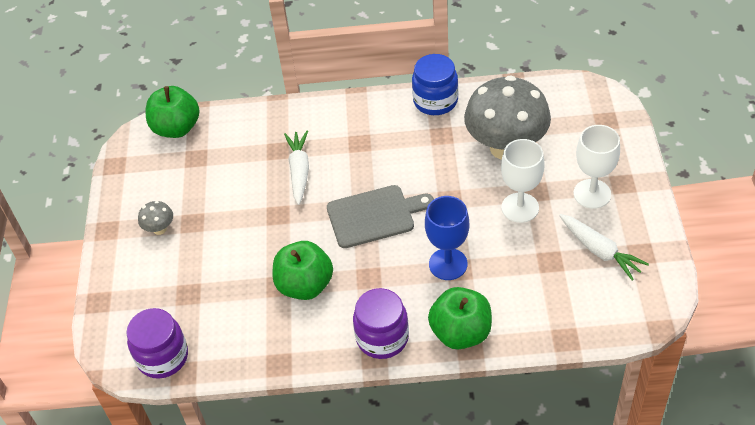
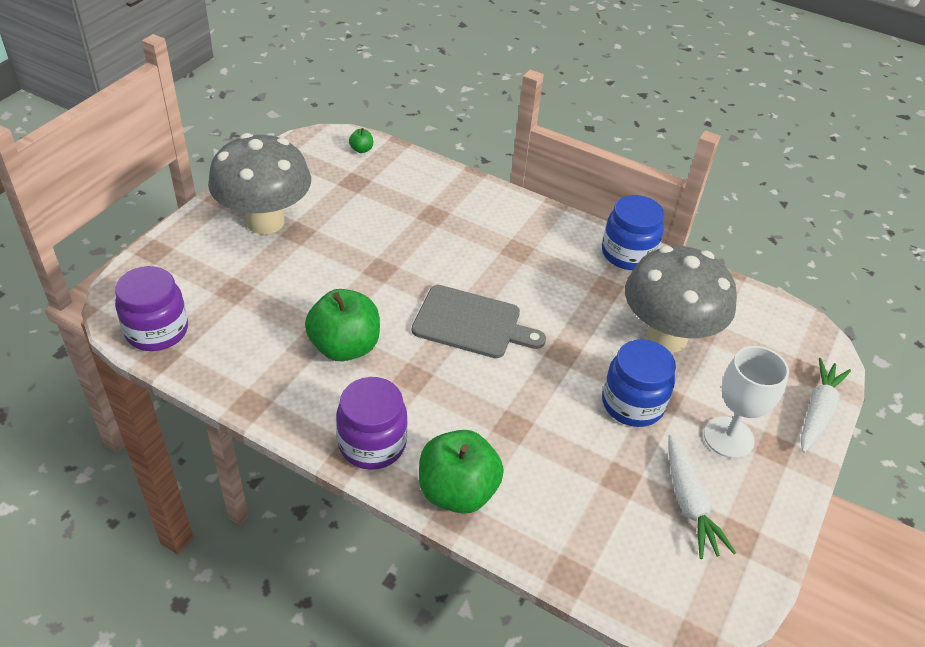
camera: 25 degrees right, 5 degrees down
(159, 229) = (265, 221): grey mushroom -> grey mushroom, size x2.46
(176, 128) = (361, 149): green apple -> green apple, size x0.42
(299, 171) = (436, 243): white carrot -> white carrot (817, 412)
(448, 264) = (505, 413): blue goblet -> none
(520, 208) = (632, 404): white goblet -> blue jar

Task details » Print the records again exactly. Skip every picture.

Solution to this task »
camera: 25 degrees right, 5 degrees down
(159, 229) = (265, 221): grey mushroom -> grey mushroom, size x2.46
(176, 128) = (361, 149): green apple -> green apple, size x0.42
(299, 171) = (436, 243): white carrot -> white carrot (817, 412)
(448, 264) = (505, 413): blue goblet -> none
(520, 208) = (632, 404): white goblet -> blue jar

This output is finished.